▶ _DATA SUPPLIED_:
[Start of section]
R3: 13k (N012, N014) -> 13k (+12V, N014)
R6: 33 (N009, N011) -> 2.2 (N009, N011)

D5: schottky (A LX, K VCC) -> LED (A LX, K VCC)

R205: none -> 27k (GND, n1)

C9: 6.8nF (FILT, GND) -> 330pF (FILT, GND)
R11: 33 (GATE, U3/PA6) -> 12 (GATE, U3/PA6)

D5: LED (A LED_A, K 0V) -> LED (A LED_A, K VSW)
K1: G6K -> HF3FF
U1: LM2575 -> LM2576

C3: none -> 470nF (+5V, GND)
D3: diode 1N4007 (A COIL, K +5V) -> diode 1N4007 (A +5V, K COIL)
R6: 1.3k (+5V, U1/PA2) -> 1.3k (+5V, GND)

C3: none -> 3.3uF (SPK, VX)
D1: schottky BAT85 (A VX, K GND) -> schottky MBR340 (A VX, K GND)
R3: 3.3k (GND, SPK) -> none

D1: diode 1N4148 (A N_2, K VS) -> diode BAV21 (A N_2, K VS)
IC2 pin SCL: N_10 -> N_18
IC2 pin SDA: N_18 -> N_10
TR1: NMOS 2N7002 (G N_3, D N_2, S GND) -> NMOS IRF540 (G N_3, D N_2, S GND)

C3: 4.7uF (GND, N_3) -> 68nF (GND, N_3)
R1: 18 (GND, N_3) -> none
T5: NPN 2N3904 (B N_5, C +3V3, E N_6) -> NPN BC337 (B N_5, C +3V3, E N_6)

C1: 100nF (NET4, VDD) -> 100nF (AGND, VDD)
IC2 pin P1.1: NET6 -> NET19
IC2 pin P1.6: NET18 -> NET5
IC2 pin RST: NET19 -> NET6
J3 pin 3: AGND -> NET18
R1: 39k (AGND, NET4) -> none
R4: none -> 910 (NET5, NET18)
[End of section]
Could you restate every entry above word for word?

▶ _OUTPUT FOR THIS EXERCISE_:
R3: 13k (N012, N014) -> 13k (+12V, N014)
R6: 33 (N009, N011) -> 2.2 (N009, N011)

D5: schottky (A LX, K VCC) -> LED (A LX, K VCC)

R205: none -> 27k (GND, n1)

C9: 6.8nF (FILT, GND) -> 330pF (FILT, GND)
R11: 33 (GATE, U3/PA6) -> 12 (GATE, U3/PA6)

D5: LED (A LED_A, K 0V) -> LED (A LED_A, K VSW)
K1: G6K -> HF3FF
U1: LM2575 -> LM2576

C3: none -> 470nF (+5V, GND)
D3: diode 1N4007 (A COIL, K +5V) -> diode 1N4007 (A +5V, K COIL)
R6: 1.3k (+5V, U1/PA2) -> 1.3k (+5V, GND)

C3: none -> 3.3uF (SPK, VX)
D1: schottky BAT85 (A VX, K GND) -> schottky MBR340 (A VX, K GND)
R3: 3.3k (GND, SPK) -> none

D1: diode 1N4148 (A N_2, K VS) -> diode BAV21 (A N_2, K VS)
IC2 pin SCL: N_10 -> N_18
IC2 pin SDA: N_18 -> N_10
TR1: NMOS 2N7002 (G N_3, D N_2, S GND) -> NMOS IRF540 (G N_3, D N_2, S GND)

C3: 4.7uF (GND, N_3) -> 68nF (GND, N_3)
R1: 18 (GND, N_3) -> none
T5: NPN 2N3904 (B N_5, C +3V3, E N_6) -> NPN BC337 (B N_5, C +3V3, E N_6)

C1: 100nF (NET4, VDD) -> 100nF (AGND, VDD)
IC2 pin P1.1: NET6 -> NET19
IC2 pin P1.6: NET18 -> NET5
IC2 pin RST: NET19 -> NET6
J3 pin 3: AGND -> NET18
R1: 39k (AGND, NET4) -> none
R4: none -> 910 (NET5, NET18)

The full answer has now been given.